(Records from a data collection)
◇ ◇ ◇

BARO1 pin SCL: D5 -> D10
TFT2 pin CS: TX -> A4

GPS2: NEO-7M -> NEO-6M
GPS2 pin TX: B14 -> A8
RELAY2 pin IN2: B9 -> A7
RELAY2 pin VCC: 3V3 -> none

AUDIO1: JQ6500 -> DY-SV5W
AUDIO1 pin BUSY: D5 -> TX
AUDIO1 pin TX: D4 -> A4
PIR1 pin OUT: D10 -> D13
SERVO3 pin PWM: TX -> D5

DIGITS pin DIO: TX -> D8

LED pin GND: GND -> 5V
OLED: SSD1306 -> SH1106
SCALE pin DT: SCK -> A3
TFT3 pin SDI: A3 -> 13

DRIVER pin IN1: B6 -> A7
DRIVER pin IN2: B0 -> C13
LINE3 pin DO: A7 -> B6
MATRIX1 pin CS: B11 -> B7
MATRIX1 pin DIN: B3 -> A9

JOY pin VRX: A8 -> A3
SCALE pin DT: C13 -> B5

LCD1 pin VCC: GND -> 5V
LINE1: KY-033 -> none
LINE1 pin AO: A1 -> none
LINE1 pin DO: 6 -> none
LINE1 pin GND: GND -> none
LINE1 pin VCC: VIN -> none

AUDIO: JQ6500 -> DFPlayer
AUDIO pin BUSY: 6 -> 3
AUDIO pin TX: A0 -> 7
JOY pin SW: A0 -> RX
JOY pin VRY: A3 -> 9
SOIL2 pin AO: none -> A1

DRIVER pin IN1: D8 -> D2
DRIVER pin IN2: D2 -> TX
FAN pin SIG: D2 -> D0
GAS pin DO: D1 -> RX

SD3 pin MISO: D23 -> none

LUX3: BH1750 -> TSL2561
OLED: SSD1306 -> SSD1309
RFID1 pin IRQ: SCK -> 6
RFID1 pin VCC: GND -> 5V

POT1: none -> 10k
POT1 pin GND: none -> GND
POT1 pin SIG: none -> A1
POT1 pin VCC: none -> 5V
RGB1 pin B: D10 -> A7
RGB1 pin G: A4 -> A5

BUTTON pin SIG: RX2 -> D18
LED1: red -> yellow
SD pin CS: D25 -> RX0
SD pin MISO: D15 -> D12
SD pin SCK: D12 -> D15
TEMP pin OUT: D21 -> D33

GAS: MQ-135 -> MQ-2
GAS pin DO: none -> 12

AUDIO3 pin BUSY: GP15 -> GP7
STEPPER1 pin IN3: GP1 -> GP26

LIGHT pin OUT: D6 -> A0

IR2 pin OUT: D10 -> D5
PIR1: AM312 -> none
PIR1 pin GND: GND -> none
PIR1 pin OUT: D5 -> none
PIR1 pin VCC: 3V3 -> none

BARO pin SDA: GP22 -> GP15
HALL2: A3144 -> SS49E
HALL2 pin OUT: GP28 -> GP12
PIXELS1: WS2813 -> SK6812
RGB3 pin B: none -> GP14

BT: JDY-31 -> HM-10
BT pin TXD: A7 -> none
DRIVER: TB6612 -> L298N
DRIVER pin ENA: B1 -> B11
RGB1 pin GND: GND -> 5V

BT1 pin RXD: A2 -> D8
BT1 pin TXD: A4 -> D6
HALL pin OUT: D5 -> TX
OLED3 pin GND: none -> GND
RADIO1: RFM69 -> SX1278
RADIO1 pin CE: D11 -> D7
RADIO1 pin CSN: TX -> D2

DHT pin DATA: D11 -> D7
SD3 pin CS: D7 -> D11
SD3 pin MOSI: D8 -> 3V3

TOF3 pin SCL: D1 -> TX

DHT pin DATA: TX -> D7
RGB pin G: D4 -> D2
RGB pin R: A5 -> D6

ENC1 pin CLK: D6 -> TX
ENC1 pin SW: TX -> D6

◇ ◇ ◇

_Goal of the exercise_
All of the entries must be quoted exactly; please include each one.

_Answer for the task_
BARO1 pin SCL: D5 -> D10
TFT2 pin CS: TX -> A4

GPS2: NEO-7M -> NEO-6M
GPS2 pin TX: B14 -> A8
RELAY2 pin IN2: B9 -> A7
RELAY2 pin VCC: 3V3 -> none

AUDIO1: JQ6500 -> DY-SV5W
AUDIO1 pin BUSY: D5 -> TX
AUDIO1 pin TX: D4 -> A4
PIR1 pin OUT: D10 -> D13
SERVO3 pin PWM: TX -> D5

DIGITS pin DIO: TX -> D8

LED pin GND: GND -> 5V
OLED: SSD1306 -> SH1106
SCALE pin DT: SCK -> A3
TFT3 pin SDI: A3 -> 13

DRIVER pin IN1: B6 -> A7
DRIVER pin IN2: B0 -> C13
LINE3 pin DO: A7 -> B6
MATRIX1 pin CS: B11 -> B7
MATRIX1 pin DIN: B3 -> A9

JOY pin VRX: A8 -> A3
SCALE pin DT: C13 -> B5

LCD1 pin VCC: GND -> 5V
LINE1: KY-033 -> none
LINE1 pin AO: A1 -> none
LINE1 pin DO: 6 -> none
LINE1 pin GND: GND -> none
LINE1 pin VCC: VIN -> none

AUDIO: JQ6500 -> DFPlayer
AUDIO pin BUSY: 6 -> 3
AUDIO pin TX: A0 -> 7
JOY pin SW: A0 -> RX
JOY pin VRY: A3 -> 9
SOIL2 pin AO: none -> A1

DRIVER pin IN1: D8 -> D2
DRIVER pin IN2: D2 -> TX
FAN pin SIG: D2 -> D0
GAS pin DO: D1 -> RX

SD3 pin MISO: D23 -> none

LUX3: BH1750 -> TSL2561
OLED: SSD1306 -> SSD1309
RFID1 pin IRQ: SCK -> 6
RFID1 pin VCC: GND -> 5V

POT1: none -> 10k
POT1 pin GND: none -> GND
POT1 pin SIG: none -> A1
POT1 pin VCC: none -> 5V
RGB1 pin B: D10 -> A7
RGB1 pin G: A4 -> A5

BUTTON pin SIG: RX2 -> D18
LED1: red -> yellow
SD pin CS: D25 -> RX0
SD pin MISO: D15 -> D12
SD pin SCK: D12 -> D15
TEMP pin OUT: D21 -> D33

GAS: MQ-135 -> MQ-2
GAS pin DO: none -> 12

AUDIO3 pin BUSY: GP15 -> GP7
STEPPER1 pin IN3: GP1 -> GP26

LIGHT pin OUT: D6 -> A0

IR2 pin OUT: D10 -> D5
PIR1: AM312 -> none
PIR1 pin GND: GND -> none
PIR1 pin OUT: D5 -> none
PIR1 pin VCC: 3V3 -> none

BARO pin SDA: GP22 -> GP15
HALL2: A3144 -> SS49E
HALL2 pin OUT: GP28 -> GP12
PIXELS1: WS2813 -> SK6812
RGB3 pin B: none -> GP14

BT: JDY-31 -> HM-10
BT pin TXD: A7 -> none
DRIVER: TB6612 -> L298N
DRIVER pin ENA: B1 -> B11
RGB1 pin GND: GND -> 5V

BT1 pin RXD: A2 -> D8
BT1 pin TXD: A4 -> D6
HALL pin OUT: D5 -> TX
OLED3 pin GND: none -> GND
RADIO1: RFM69 -> SX1278
RADIO1 pin CE: D11 -> D7
RADIO1 pin CSN: TX -> D2

DHT pin DATA: D11 -> D7
SD3 pin CS: D7 -> D11
SD3 pin MOSI: D8 -> 3V3

TOF3 pin SCL: D1 -> TX

DHT pin DATA: TX -> D7
RGB pin G: D4 -> D2
RGB pin R: A5 -> D6

ENC1 pin CLK: D6 -> TX
ENC1 pin SW: TX -> D6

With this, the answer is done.